## [DESCRIPTION OF THE TASK]
Reproduce the entries below exactly, but only from the line containing "LINE pin GND: 3V3 -> GND" to the line containing "SD pin CS: B6 -> B11", inclusive.

## [INPUT FOR THIS TASK]
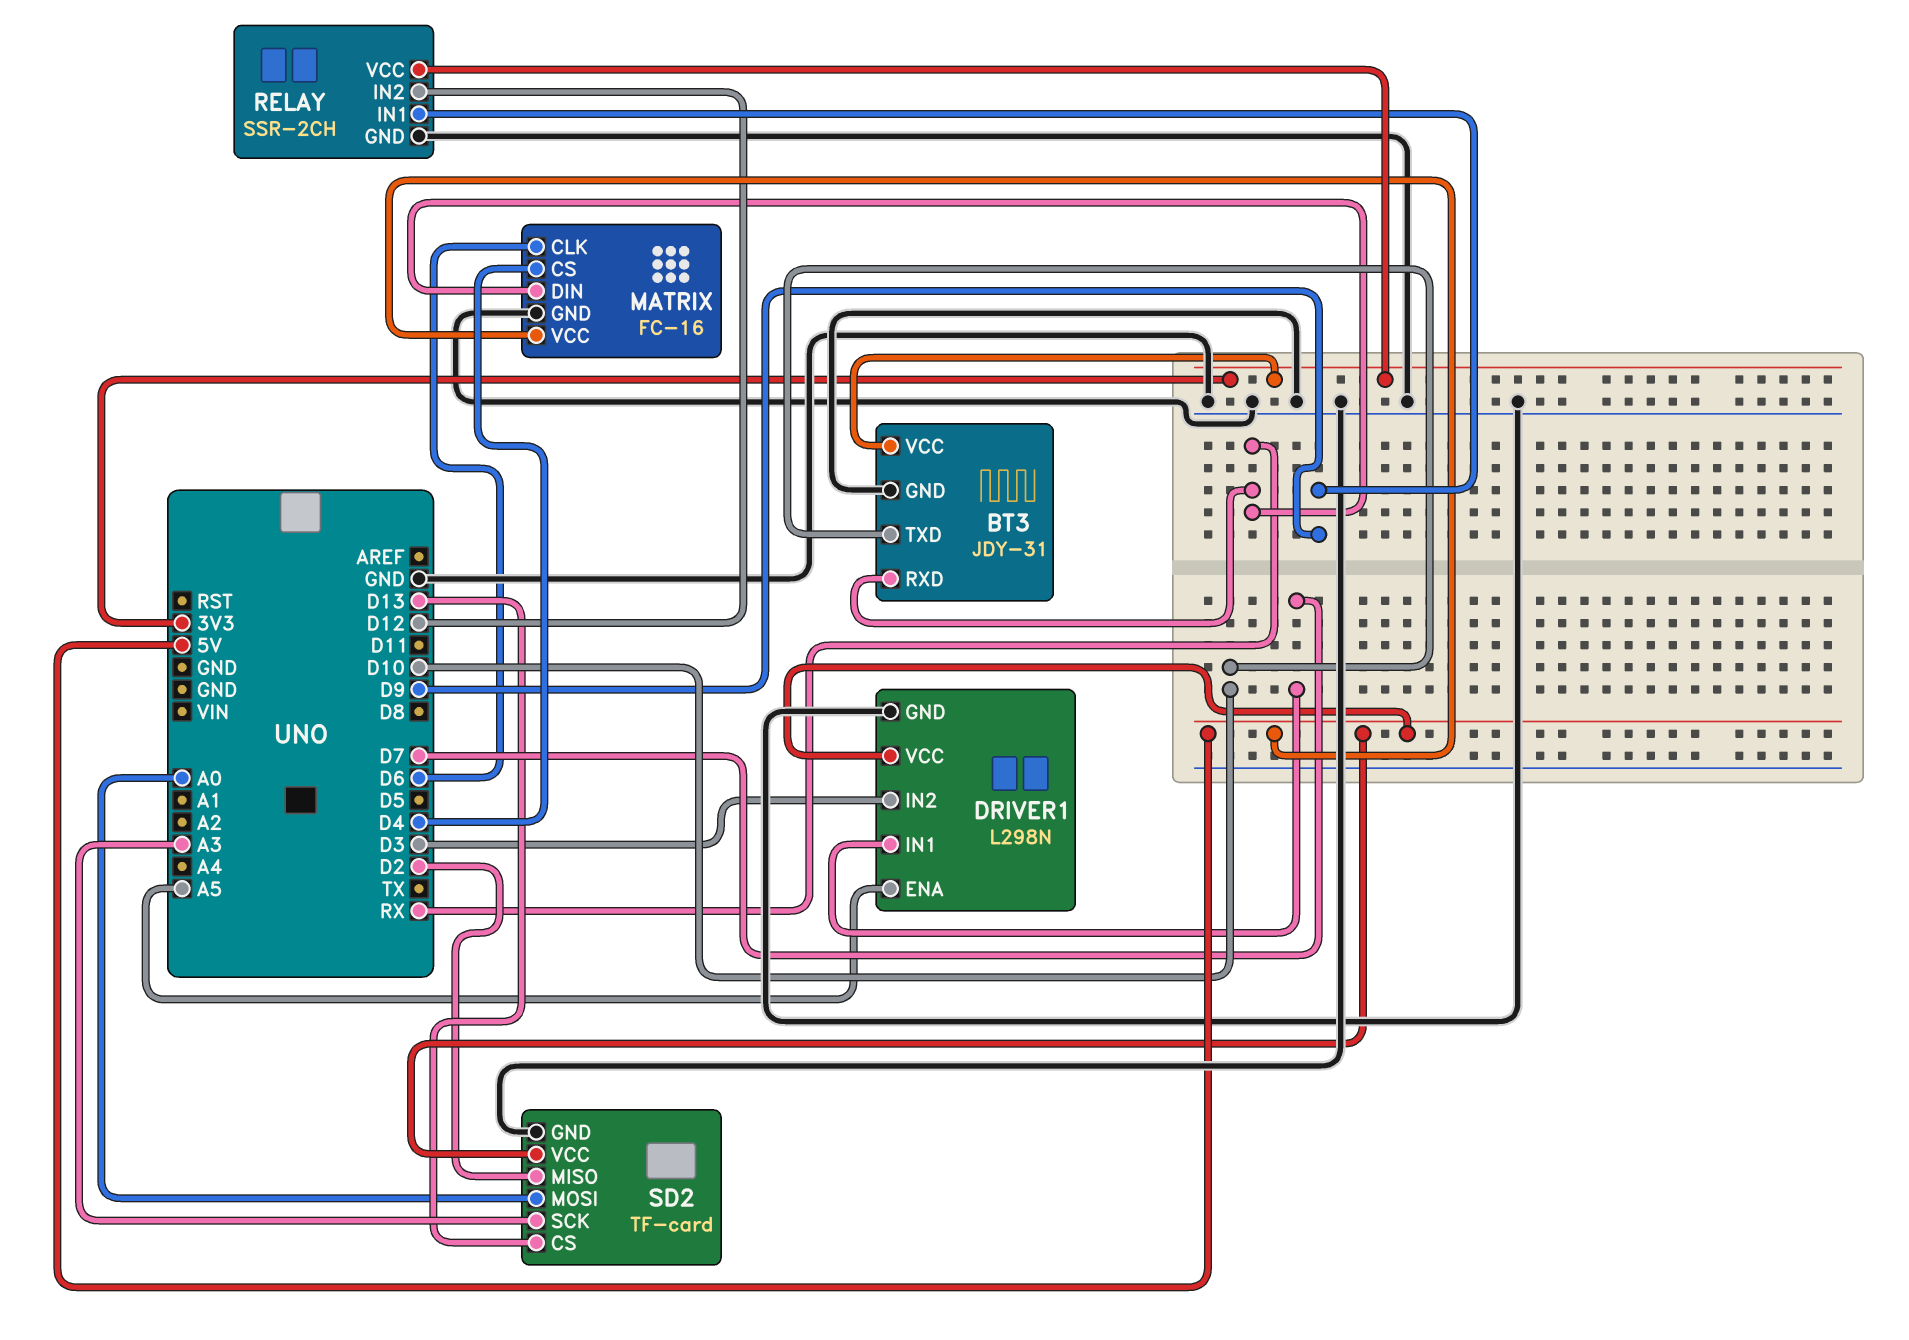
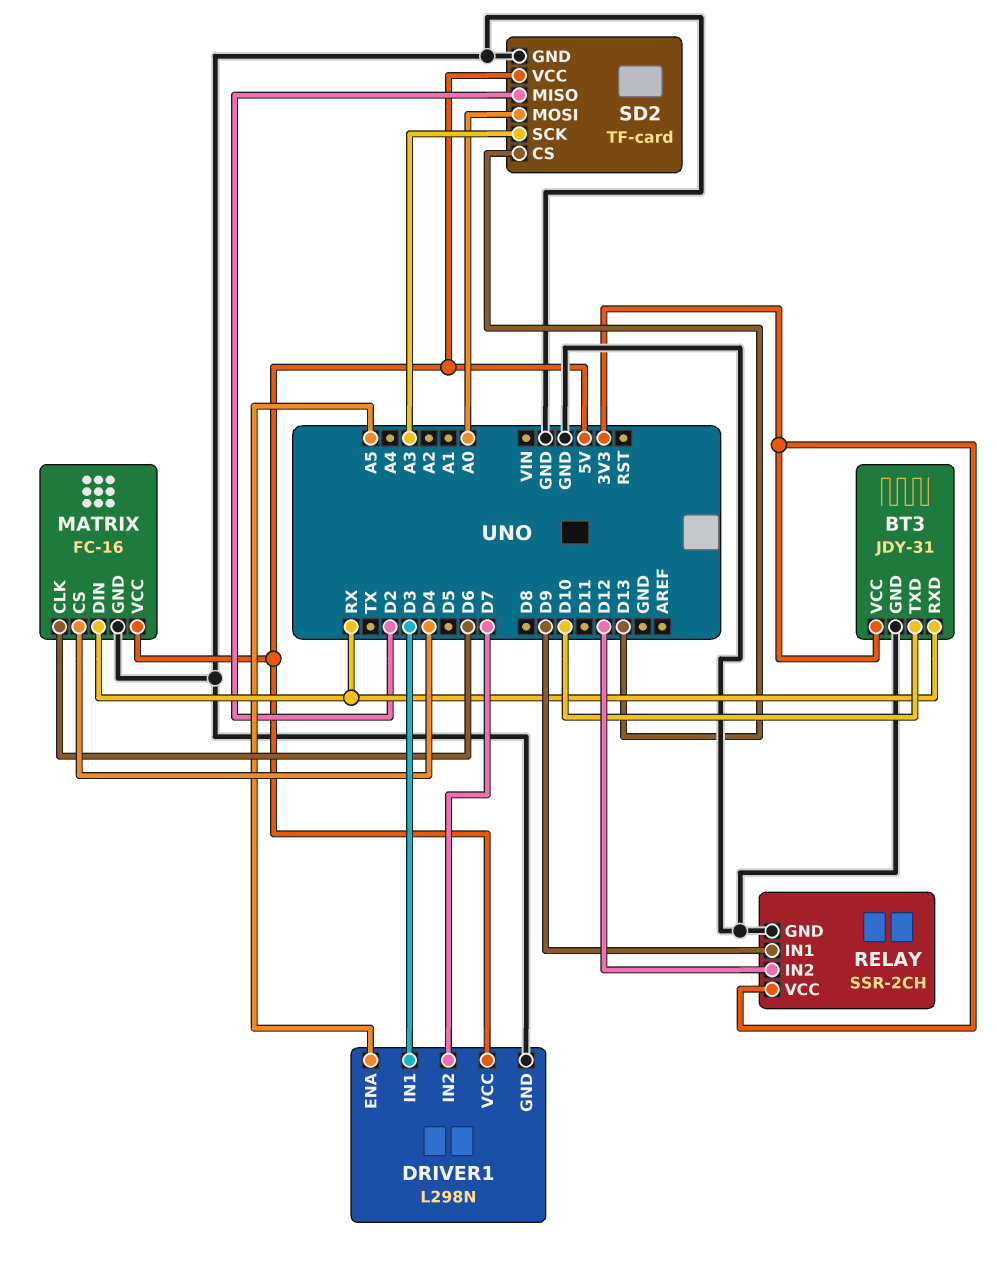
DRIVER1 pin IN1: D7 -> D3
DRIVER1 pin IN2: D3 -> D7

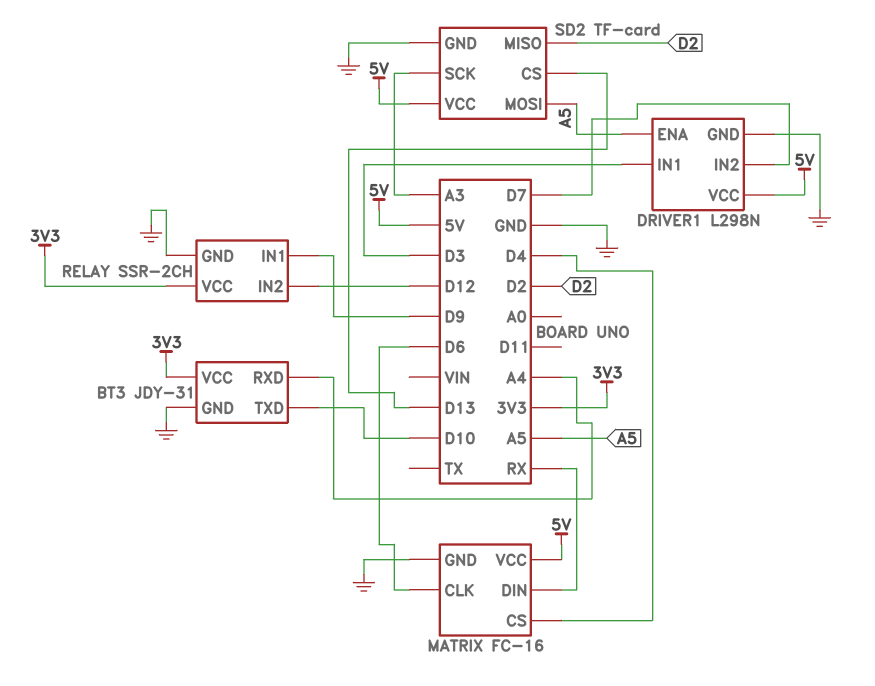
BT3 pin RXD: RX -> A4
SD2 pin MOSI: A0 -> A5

* * *

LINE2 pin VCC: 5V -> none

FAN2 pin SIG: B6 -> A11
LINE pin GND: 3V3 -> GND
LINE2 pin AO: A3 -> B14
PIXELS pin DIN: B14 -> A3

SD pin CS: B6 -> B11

## [RESULT OF THE EXERCISE]
LINE pin GND: 3V3 -> GND
LINE2 pin AO: A3 -> B14
PIXELS pin DIN: B14 -> A3

SD pin CS: B6 -> B11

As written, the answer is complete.